**What is needed:** In the entries that follow, how many lines contain "GATE"? Please reply with only the number.

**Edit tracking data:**

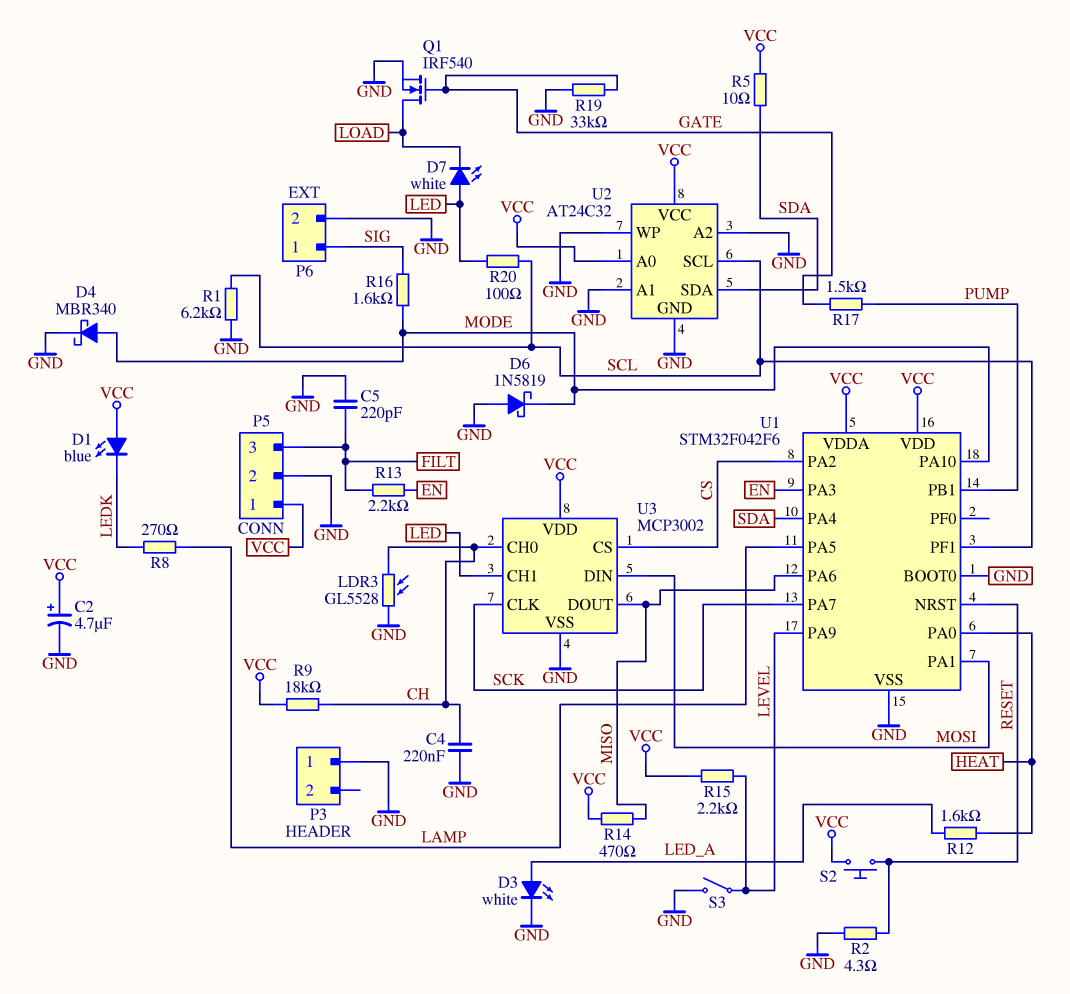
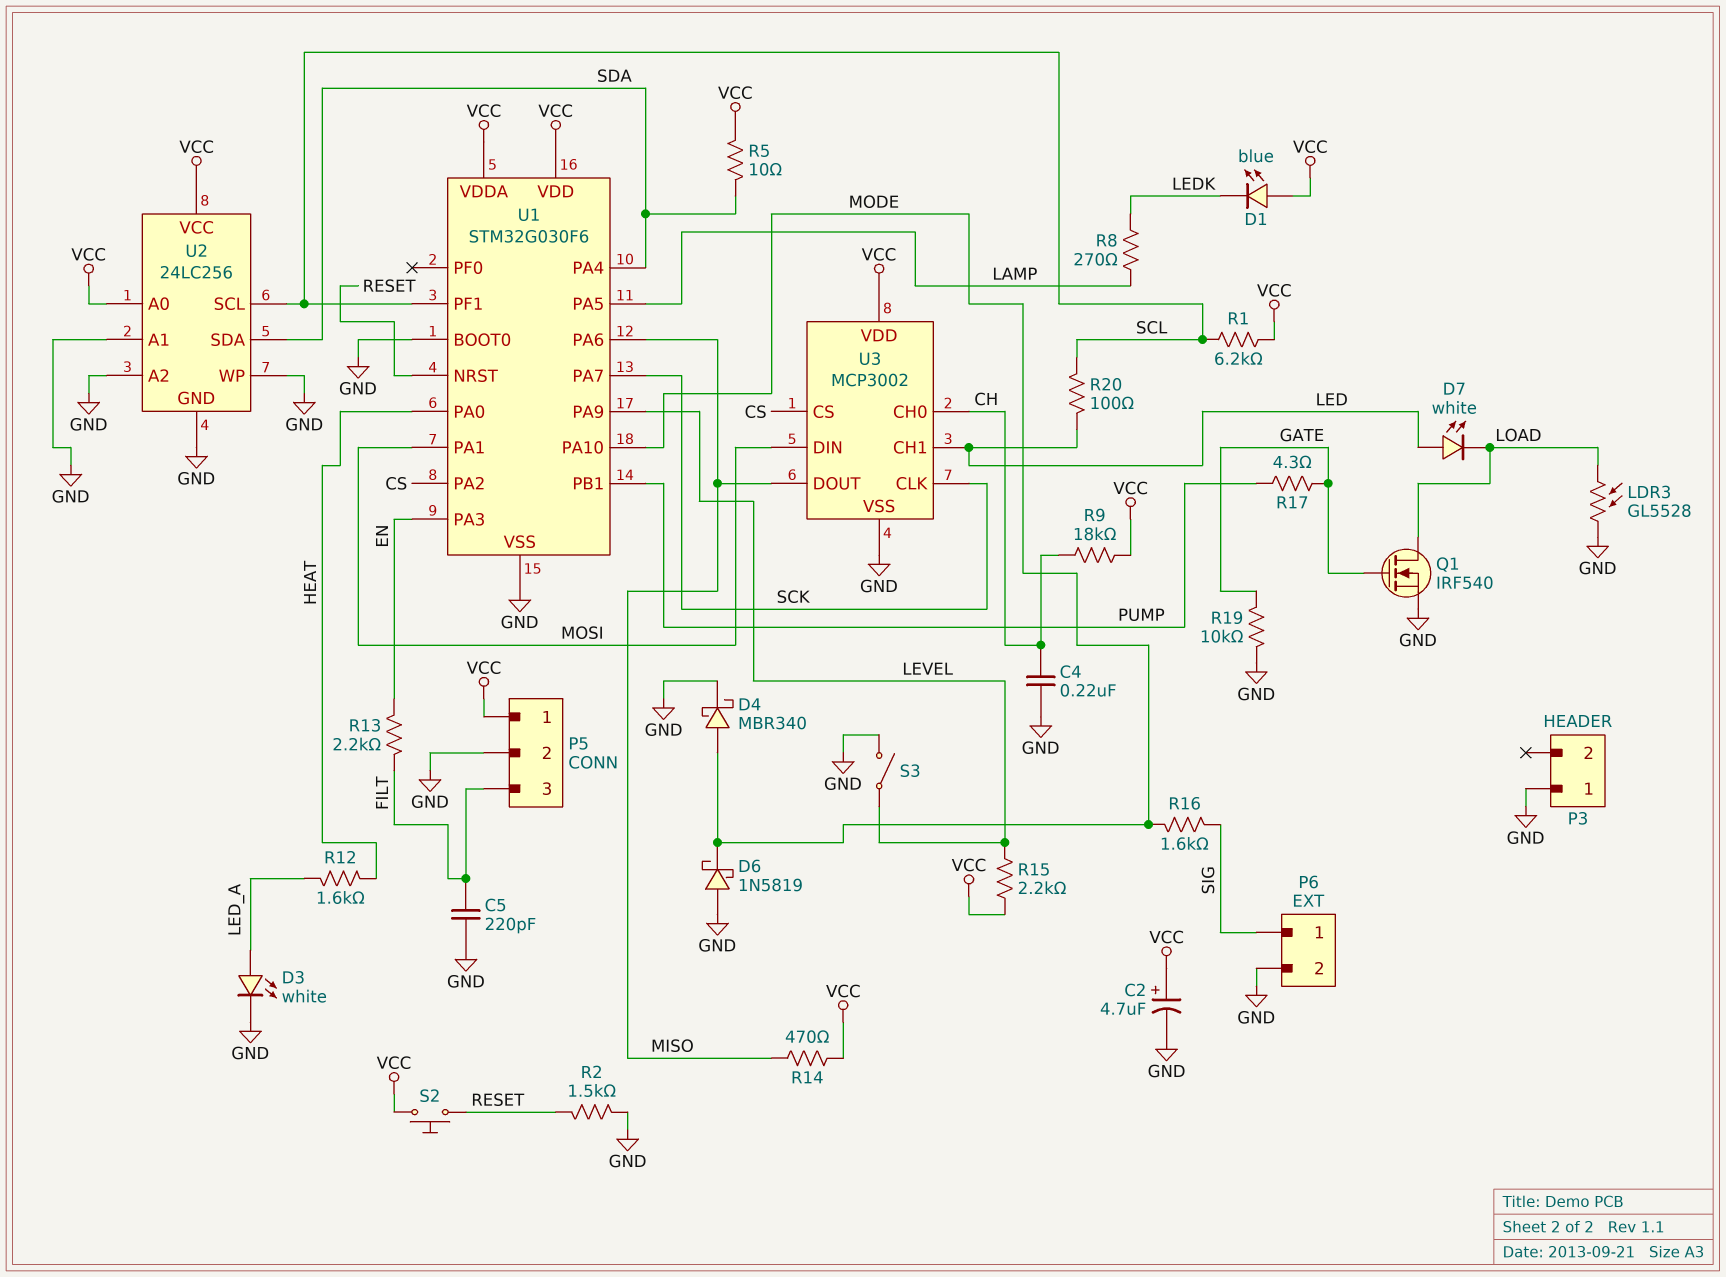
LDR3: GL5528 (CH, GND) -> GL5528 (GND, LOAD)
R1: 6.2k (GND, SCL) -> 6.2k (SCL, VCC)
R2: 4.3 (GND, RESET) -> 1.5k (GND, RESET)
R17: 1.5k (GATE, PUMP) -> 4.3 (GATE, PUMP)
R19: 33k (GATE, GND) -> 10k (GATE, GND)
U1: STM32F042F6 -> STM32G030F6
U2: AT24C32 -> 24LC256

**Result of this task:** 2